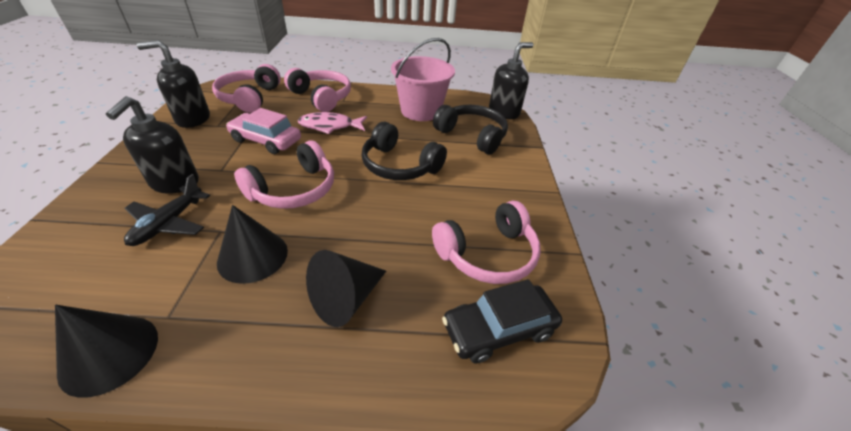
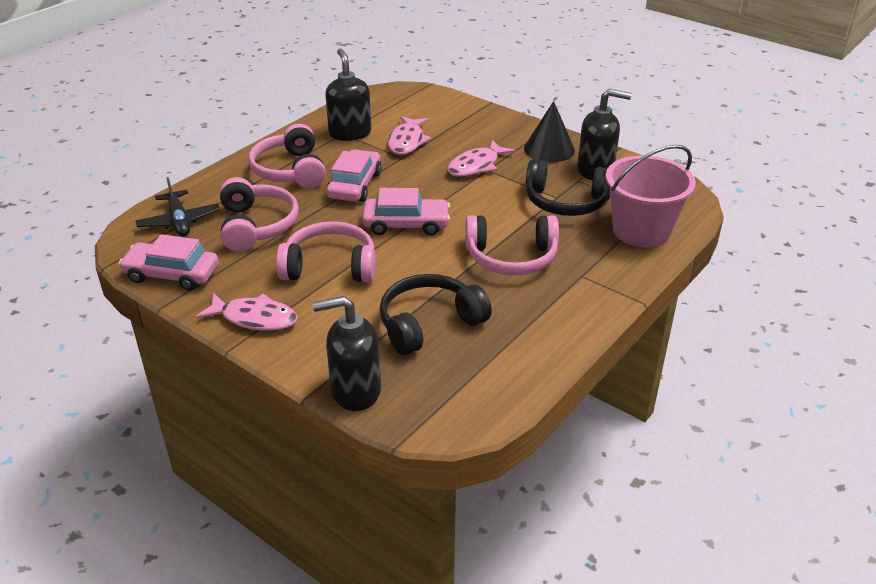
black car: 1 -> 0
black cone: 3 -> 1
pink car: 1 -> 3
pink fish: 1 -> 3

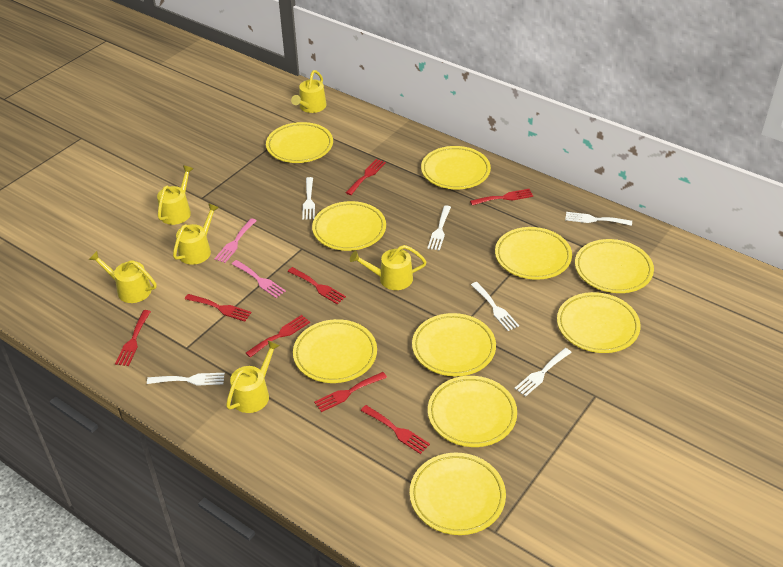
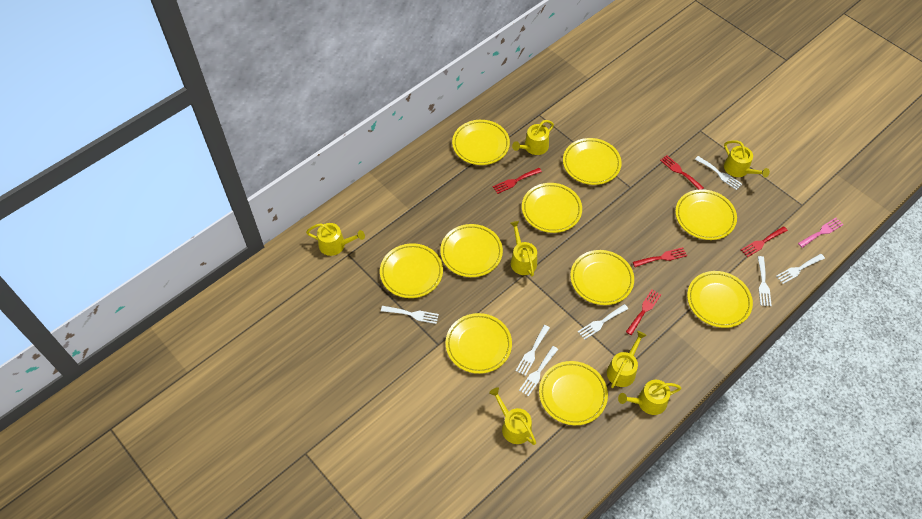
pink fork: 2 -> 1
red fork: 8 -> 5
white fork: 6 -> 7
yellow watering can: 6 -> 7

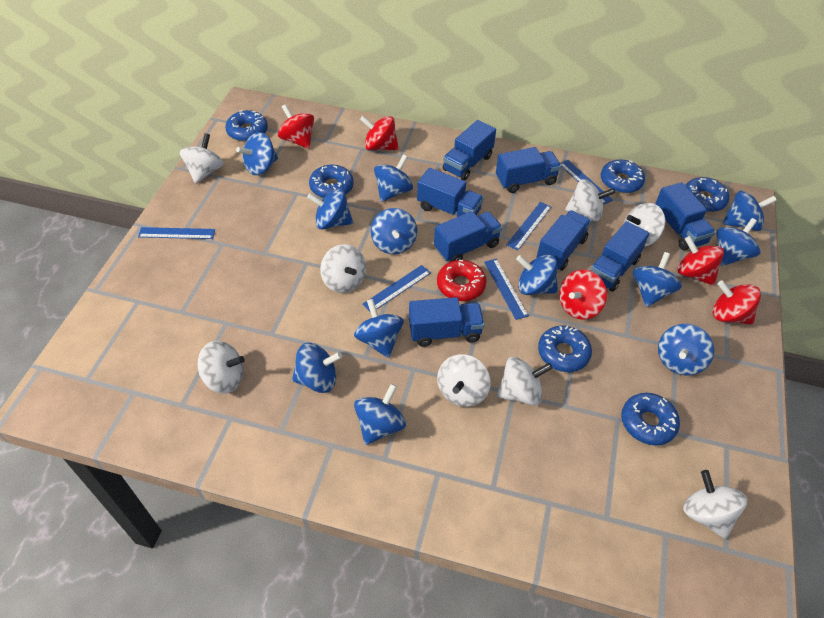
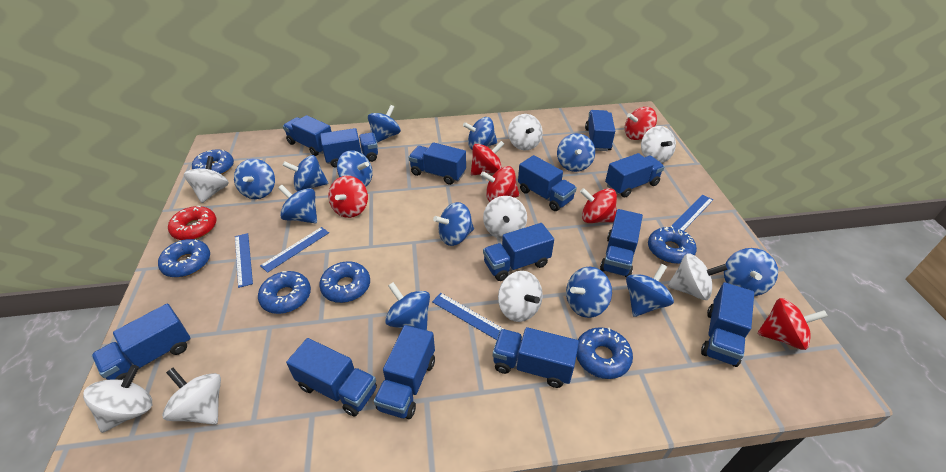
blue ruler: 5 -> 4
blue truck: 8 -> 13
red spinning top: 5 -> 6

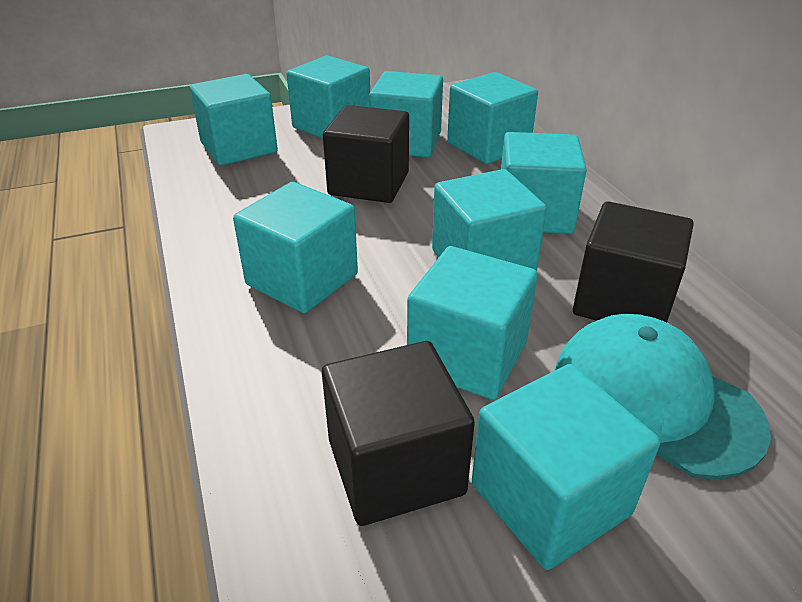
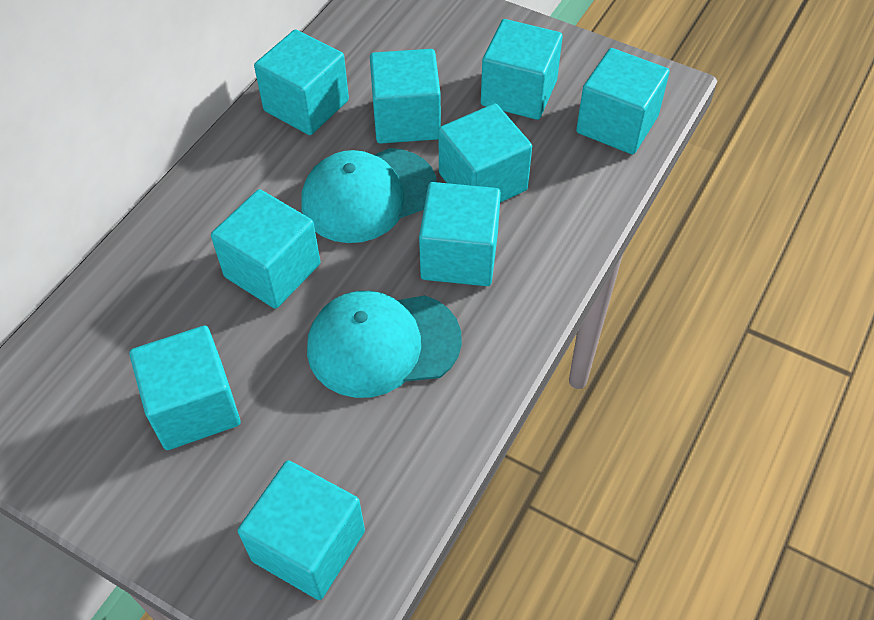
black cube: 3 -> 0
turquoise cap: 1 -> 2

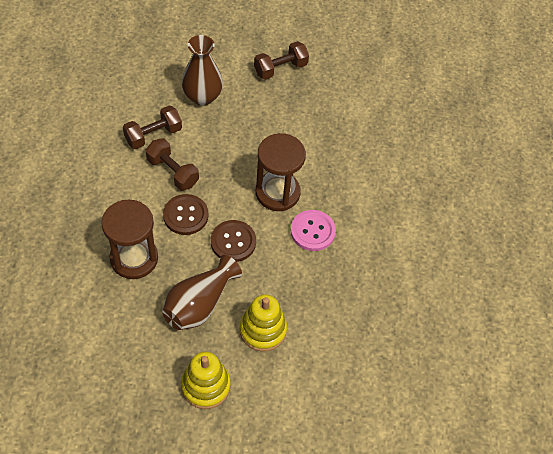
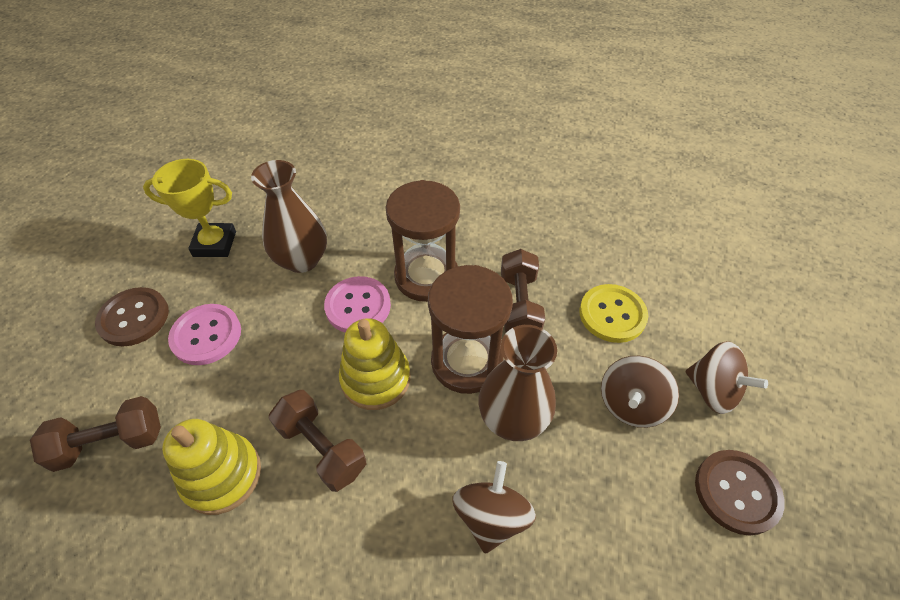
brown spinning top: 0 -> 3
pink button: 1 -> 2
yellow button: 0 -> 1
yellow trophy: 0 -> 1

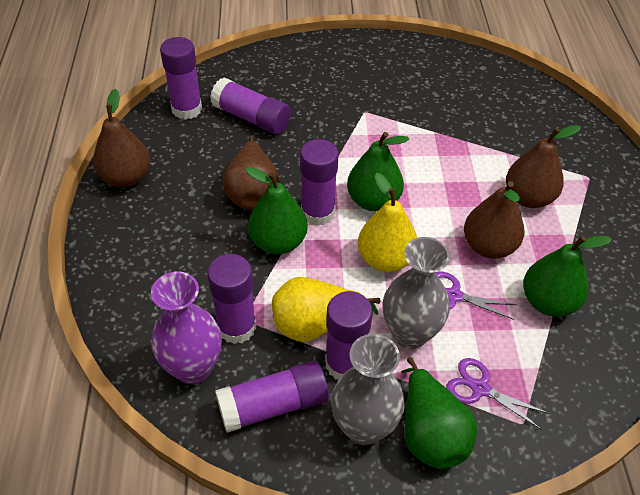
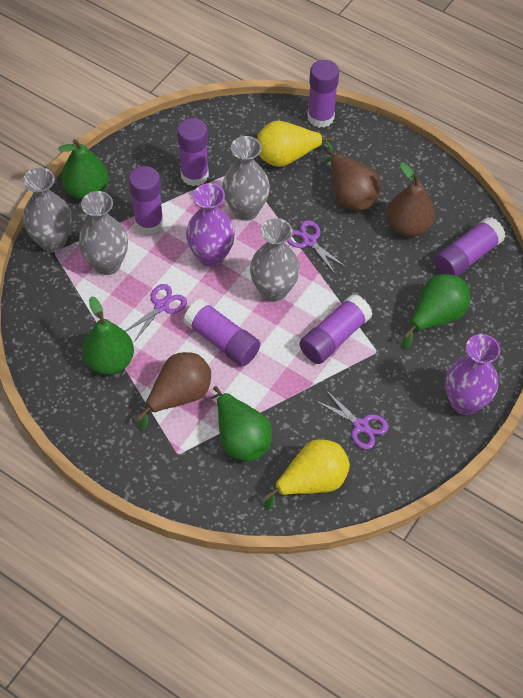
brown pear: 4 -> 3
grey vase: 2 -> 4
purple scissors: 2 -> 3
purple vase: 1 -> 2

───

**Exercise goal:**
Retype the data above as given, letting no picture into the copy.

**Result of this exercise:**
black car: 1 -> 0
black cone: 3 -> 1
pink car: 1 -> 3
pink fish: 1 -> 3

pink fork: 2 -> 1
red fork: 8 -> 5
white fork: 6 -> 7
yellow watering can: 6 -> 7

blue ruler: 5 -> 4
blue truck: 8 -> 13
red spinning top: 5 -> 6

black cube: 3 -> 0
turquoise cap: 1 -> 2

brown spinning top: 0 -> 3
pink button: 1 -> 2
yellow button: 0 -> 1
yellow trophy: 0 -> 1

brown pear: 4 -> 3
grey vase: 2 -> 4
purple scissors: 2 -> 3
purple vase: 1 -> 2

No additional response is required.